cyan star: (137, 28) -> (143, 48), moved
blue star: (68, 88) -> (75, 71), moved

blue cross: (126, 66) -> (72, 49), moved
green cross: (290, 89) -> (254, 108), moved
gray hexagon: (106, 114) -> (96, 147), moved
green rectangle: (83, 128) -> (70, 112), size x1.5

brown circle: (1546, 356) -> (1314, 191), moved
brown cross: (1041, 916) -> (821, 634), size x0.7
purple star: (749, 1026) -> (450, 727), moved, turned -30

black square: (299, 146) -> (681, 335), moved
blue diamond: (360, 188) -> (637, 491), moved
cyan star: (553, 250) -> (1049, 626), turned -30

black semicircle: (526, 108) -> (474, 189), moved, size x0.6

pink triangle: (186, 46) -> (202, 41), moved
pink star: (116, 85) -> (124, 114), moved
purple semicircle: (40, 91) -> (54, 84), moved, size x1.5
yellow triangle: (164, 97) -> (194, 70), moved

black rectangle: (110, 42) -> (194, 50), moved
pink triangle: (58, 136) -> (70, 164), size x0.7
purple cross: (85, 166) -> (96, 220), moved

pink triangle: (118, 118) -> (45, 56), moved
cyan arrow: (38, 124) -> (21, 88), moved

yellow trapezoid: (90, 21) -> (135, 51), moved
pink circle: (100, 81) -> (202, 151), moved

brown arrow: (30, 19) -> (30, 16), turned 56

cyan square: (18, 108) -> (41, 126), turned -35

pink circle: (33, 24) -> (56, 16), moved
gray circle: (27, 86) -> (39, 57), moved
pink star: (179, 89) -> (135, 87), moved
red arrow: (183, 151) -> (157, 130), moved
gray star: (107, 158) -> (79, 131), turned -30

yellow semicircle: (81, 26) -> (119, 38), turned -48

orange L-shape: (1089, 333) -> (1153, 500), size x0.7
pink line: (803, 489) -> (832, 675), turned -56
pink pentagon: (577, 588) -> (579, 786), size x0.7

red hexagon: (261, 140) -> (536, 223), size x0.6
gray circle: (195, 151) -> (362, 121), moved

· · ·

**EXERCISE**
Starting at the line with "gray circle: (27, 86) -> (39, 57), moved", restate each line through the end of the records, both ends included, and stop there.

**EXERCISE OUTPUT**
gray circle: (27, 86) -> (39, 57), moved
pink star: (179, 89) -> (135, 87), moved
red arrow: (183, 151) -> (157, 130), moved
gray star: (107, 158) -> (79, 131), turned -30

yellow semicircle: (81, 26) -> (119, 38), turned -48

orange L-shape: (1089, 333) -> (1153, 500), size x0.7
pink line: (803, 489) -> (832, 675), turned -56
pink pentagon: (577, 588) -> (579, 786), size x0.7

red hexagon: (261, 140) -> (536, 223), size x0.6
gray circle: (195, 151) -> (362, 121), moved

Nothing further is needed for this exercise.